Exercise objective: Locate "Mask all regions" in the listing below, then output the line holding it and every line after it, exactly and with nothing else.

########################################

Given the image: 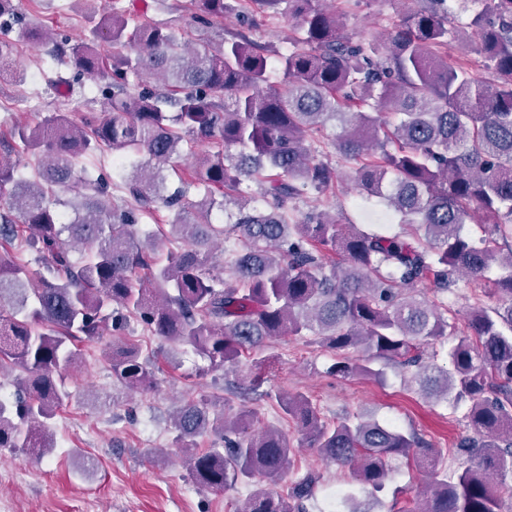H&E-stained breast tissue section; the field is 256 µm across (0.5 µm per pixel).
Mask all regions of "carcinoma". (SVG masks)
<instances>
[{"label": "carcinoma", "instance_id": "1", "mask_svg": "<svg viewBox=\"0 0 512 512\" xmlns=\"http://www.w3.org/2000/svg\"><path fill=\"white\" fill-rule=\"evenodd\" d=\"M480 5L466 26L457 11ZM323 0H248L252 13L279 15L297 37L277 54L279 83L270 80L266 48L243 31L213 53L190 49L171 29L129 22L121 0L93 23L91 38H64L55 61L90 77L108 70L110 107L80 122L51 112L40 123L15 124L14 141L38 158L32 179H18L0 153V247L39 254L30 269L0 255V371L22 372L14 400L0 399V450L28 448L43 457L54 447L56 412L70 393L62 372L75 363L70 345L112 336V378L128 387L153 383L155 366L138 347L122 344L130 320L151 335L191 347L220 370L252 357L250 391L274 359L271 343L313 334L336 351L328 373L378 377L381 360L409 375L432 403H469L472 434L459 441L466 465L448 479L432 444L373 417L326 418L302 393L278 395L309 447L351 471L364 489L384 486L391 461L428 467L429 500L399 512H501L503 481L512 475V0H413L392 24L387 42L340 34L336 10ZM197 23L224 18L227 0H192ZM18 23L15 0H0V63L20 41L42 40ZM471 33L484 71L448 61V43ZM112 43L106 58L93 41ZM399 116L395 124L385 113ZM332 145L348 164L347 179L401 215L403 232L361 231L336 214L295 202L324 193L337 180L325 159ZM208 145L190 172L178 164L182 145ZM112 152L127 194L112 201L109 176L76 171L80 155ZM260 190L261 205L251 201ZM203 198L186 201L189 188ZM238 206L225 224L210 220L215 204ZM196 206L202 219L188 220ZM165 207L174 219L164 238L181 243L157 266L154 234L145 229ZM488 236L464 233L477 221ZM224 246V276L213 274ZM85 254L72 259L71 245ZM498 267L496 277L488 276ZM153 275L149 288L140 272ZM466 281L495 299L472 308L464 327L448 307L427 298ZM111 314H105L107 309ZM449 366L426 361L420 346L446 337ZM362 352L359 357L347 349ZM257 412L230 414L207 400L188 401L174 419L173 444L185 448L193 483L224 491L242 480L260 488L237 512H306L319 476L285 481L295 448L275 425L251 432ZM220 443L199 451L184 441L206 433Z\"/></svg>", "mask_w": 512, "mask_h": 512}]
</instances>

########################################

Answer to this exercise:
Mask all regions of "carcinoma". (SVG masks)
<instances>
[{"label": "carcinoma", "instance_id": "1", "mask_svg": "<svg viewBox=\"0 0 512 512\" xmlns=\"http://www.w3.org/2000/svg\"><path fill=\"white\" fill-rule=\"evenodd\" d=\"M480 5L466 26L457 11ZM323 0H248L252 13L279 15L297 37L277 54L279 83L270 80L266 48L243 31L213 53L190 49L171 29L129 22L121 0L93 23L91 38H64L55 61L90 77L108 70L110 107L80 122L51 112L40 123L15 124L14 141L38 158L32 179H18L0 153V247L39 254L30 269L0 255V371L22 372L14 400L0 399V450L28 448L43 457L54 447L56 412L70 393L62 372L75 363L70 345L112 336V378L128 387L153 383L155 366L138 347L122 344L130 320L151 335L191 347L220 370L252 357L250 391L274 359L271 343L313 334L336 351L328 373L378 377L381 360L409 375L432 403H469L472 434L459 441L466 465L448 479L432 444L373 417L326 418L302 393L278 395L309 447L351 471L364 489L384 486L391 461L428 467L429 500L399 512H501L503 481L512 475V0H413L392 24L387 42L340 34L336 10ZM197 23L224 18L227 0H192ZM18 23L15 0H0V63L20 41L42 40ZM471 33L484 71L448 61V43ZM112 43L106 58L93 41ZM399 116L395 124L385 113ZM332 145L348 164L347 179L401 215L403 232L361 231L336 214L295 202L324 193L337 180L325 159ZM208 145L190 172L178 164L182 145ZM112 152L127 194L112 201L109 176L76 171L80 155ZM260 190L261 205L251 201ZM203 198L186 201L189 188ZM238 206L225 224L210 220L215 204ZM196 206L202 219L188 220ZM165 207L174 219L164 238L181 243L157 266L154 234L145 229ZM488 236L464 233L477 221ZM224 246V276L213 274ZM85 254L72 259L71 245ZM498 267L496 277L488 276ZM153 275L149 288L140 272ZM466 281L495 299L472 308L464 327L448 307L427 298ZM111 314H105L107 309ZM449 366L426 361L420 346L446 337ZM362 352L359 357L347 349ZM257 412L230 414L207 400L188 401L174 419L173 444L185 448L193 483L224 491L242 480L260 488L237 512H306L319 476L285 481L295 448L275 425L251 432ZM220 443L199 451L184 441L206 433Z\"/></svg>", "mask_w": 512, "mask_h": 512}]
</instances>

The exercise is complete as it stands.